#### Data records ####
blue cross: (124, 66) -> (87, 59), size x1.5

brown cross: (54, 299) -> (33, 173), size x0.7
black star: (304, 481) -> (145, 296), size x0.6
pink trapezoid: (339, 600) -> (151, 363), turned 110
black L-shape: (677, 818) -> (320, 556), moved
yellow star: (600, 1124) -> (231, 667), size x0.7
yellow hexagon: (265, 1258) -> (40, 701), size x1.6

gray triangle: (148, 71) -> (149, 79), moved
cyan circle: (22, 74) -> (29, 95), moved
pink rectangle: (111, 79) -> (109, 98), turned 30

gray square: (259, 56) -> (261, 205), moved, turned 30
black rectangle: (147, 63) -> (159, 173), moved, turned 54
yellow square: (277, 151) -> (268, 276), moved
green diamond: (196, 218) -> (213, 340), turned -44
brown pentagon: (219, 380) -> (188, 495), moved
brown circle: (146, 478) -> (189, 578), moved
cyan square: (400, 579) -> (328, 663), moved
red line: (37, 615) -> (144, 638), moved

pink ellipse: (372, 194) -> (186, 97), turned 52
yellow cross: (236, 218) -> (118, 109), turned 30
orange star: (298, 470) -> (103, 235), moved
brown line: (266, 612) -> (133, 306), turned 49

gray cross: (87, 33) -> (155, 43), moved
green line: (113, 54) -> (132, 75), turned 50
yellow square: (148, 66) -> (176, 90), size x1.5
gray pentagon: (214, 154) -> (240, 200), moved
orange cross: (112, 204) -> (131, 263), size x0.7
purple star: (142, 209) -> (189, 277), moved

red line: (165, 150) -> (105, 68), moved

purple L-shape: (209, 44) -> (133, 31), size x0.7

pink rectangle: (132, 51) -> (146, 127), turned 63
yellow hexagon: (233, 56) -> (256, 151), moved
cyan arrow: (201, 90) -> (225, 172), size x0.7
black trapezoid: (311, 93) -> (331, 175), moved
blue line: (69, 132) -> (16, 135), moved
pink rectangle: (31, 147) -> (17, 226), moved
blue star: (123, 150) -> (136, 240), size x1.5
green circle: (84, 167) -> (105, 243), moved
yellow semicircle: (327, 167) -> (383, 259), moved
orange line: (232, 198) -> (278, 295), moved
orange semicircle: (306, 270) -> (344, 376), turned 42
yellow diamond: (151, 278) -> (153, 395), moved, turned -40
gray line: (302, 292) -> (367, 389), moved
####
● Exercise description:
Nothing but the lines from the start of the data above through the line with "pink ellipse: (372, 194)" should appear in your answer, copied exactly.

● Exercise solution:
blue cross: (124, 66) -> (87, 59), size x1.5

brown cross: (54, 299) -> (33, 173), size x0.7
black star: (304, 481) -> (145, 296), size x0.6
pink trapezoid: (339, 600) -> (151, 363), turned 110
black L-shape: (677, 818) -> (320, 556), moved
yellow star: (600, 1124) -> (231, 667), size x0.7
yellow hexagon: (265, 1258) -> (40, 701), size x1.6

gray triangle: (148, 71) -> (149, 79), moved
cyan circle: (22, 74) -> (29, 95), moved
pink rectangle: (111, 79) -> (109, 98), turned 30

gray square: (259, 56) -> (261, 205), moved, turned 30
black rectangle: (147, 63) -> (159, 173), moved, turned 54
yellow square: (277, 151) -> (268, 276), moved
green diamond: (196, 218) -> (213, 340), turned -44
brown pentagon: (219, 380) -> (188, 495), moved
brown circle: (146, 478) -> (189, 578), moved
cyan square: (400, 579) -> (328, 663), moved
red line: (37, 615) -> (144, 638), moved

pink ellipse: (372, 194) -> (186, 97), turned 52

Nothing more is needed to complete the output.